### Exercise aim
Each entry is to be output precisely as it appears.

─── Records for this exercise

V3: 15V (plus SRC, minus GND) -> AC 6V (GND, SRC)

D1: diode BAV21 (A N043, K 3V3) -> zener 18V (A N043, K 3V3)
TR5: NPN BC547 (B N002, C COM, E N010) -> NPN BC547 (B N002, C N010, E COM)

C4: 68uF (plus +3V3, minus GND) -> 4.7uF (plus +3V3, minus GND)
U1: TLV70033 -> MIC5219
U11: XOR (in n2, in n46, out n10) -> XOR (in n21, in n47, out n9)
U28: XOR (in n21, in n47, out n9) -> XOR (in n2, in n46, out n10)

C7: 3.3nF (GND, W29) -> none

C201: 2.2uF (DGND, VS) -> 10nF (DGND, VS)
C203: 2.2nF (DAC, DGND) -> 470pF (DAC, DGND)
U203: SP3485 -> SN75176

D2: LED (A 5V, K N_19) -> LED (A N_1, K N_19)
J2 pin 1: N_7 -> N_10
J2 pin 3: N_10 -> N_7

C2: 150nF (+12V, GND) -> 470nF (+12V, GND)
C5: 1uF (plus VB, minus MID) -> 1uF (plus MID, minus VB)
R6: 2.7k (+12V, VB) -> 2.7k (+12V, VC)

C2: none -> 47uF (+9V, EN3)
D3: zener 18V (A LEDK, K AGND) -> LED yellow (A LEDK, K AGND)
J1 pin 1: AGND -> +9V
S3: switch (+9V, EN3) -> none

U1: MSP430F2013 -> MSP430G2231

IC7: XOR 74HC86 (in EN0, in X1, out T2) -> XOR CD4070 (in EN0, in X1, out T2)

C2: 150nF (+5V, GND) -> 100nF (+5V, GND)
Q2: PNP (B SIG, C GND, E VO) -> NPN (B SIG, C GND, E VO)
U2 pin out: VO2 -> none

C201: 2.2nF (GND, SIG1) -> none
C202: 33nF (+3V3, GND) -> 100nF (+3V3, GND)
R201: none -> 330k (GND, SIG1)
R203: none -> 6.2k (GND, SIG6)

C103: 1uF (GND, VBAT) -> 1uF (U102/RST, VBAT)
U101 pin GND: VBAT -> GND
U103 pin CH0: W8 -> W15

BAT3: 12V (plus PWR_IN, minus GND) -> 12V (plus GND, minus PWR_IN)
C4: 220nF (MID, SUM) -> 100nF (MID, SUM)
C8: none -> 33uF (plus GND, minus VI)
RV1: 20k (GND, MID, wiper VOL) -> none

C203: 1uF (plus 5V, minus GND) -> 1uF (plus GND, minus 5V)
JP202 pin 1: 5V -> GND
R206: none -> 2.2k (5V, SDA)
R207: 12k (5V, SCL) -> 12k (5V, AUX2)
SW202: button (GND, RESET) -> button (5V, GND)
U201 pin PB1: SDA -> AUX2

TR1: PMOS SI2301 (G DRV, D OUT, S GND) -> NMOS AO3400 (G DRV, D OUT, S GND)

──────

### Reply
V3: 15V (plus SRC, minus GND) -> AC 6V (GND, SRC)

D1: diode BAV21 (A N043, K 3V3) -> zener 18V (A N043, K 3V3)
TR5: NPN BC547 (B N002, C COM, E N010) -> NPN BC547 (B N002, C N010, E COM)

C4: 68uF (plus +3V3, minus GND) -> 4.7uF (plus +3V3, minus GND)
U1: TLV70033 -> MIC5219
U11: XOR (in n2, in n46, out n10) -> XOR (in n21, in n47, out n9)
U28: XOR (in n21, in n47, out n9) -> XOR (in n2, in n46, out n10)

C7: 3.3nF (GND, W29) -> none

C201: 2.2uF (DGND, VS) -> 10nF (DGND, VS)
C203: 2.2nF (DAC, DGND) -> 470pF (DAC, DGND)
U203: SP3485 -> SN75176

D2: LED (A 5V, K N_19) -> LED (A N_1, K N_19)
J2 pin 1: N_7 -> N_10
J2 pin 3: N_10 -> N_7

C2: 150nF (+12V, GND) -> 470nF (+12V, GND)
C5: 1uF (plus VB, minus MID) -> 1uF (plus MID, minus VB)
R6: 2.7k (+12V, VB) -> 2.7k (+12V, VC)

C2: none -> 47uF (+9V, EN3)
D3: zener 18V (A LEDK, K AGND) -> LED yellow (A LEDK, K AGND)
J1 pin 1: AGND -> +9V
S3: switch (+9V, EN3) -> none

U1: MSP430F2013 -> MSP430G2231

IC7: XOR 74HC86 (in EN0, in X1, out T2) -> XOR CD4070 (in EN0, in X1, out T2)

C2: 150nF (+5V, GND) -> 100nF (+5V, GND)
Q2: PNP (B SIG, C GND, E VO) -> NPN (B SIG, C GND, E VO)
U2 pin out: VO2 -> none

C201: 2.2nF (GND, SIG1) -> none
C202: 33nF (+3V3, GND) -> 100nF (+3V3, GND)
R201: none -> 330k (GND, SIG1)
R203: none -> 6.2k (GND, SIG6)

C103: 1uF (GND, VBAT) -> 1uF (U102/RST, VBAT)
U101 pin GND: VBAT -> GND
U103 pin CH0: W8 -> W15

BAT3: 12V (plus PWR_IN, minus GND) -> 12V (plus GND, minus PWR_IN)
C4: 220nF (MID, SUM) -> 100nF (MID, SUM)
C8: none -> 33uF (plus GND, minus VI)
RV1: 20k (GND, MID, wiper VOL) -> none

C203: 1uF (plus 5V, minus GND) -> 1uF (plus GND, minus 5V)
JP202 pin 1: 5V -> GND
R206: none -> 2.2k (5V, SDA)
R207: 12k (5V, SCL) -> 12k (5V, AUX2)
SW202: button (GND, RESET) -> button (5V, GND)
U201 pin PB1: SDA -> AUX2

TR1: PMOS SI2301 (G DRV, D OUT, S GND) -> NMOS AO3400 (G DRV, D OUT, S GND)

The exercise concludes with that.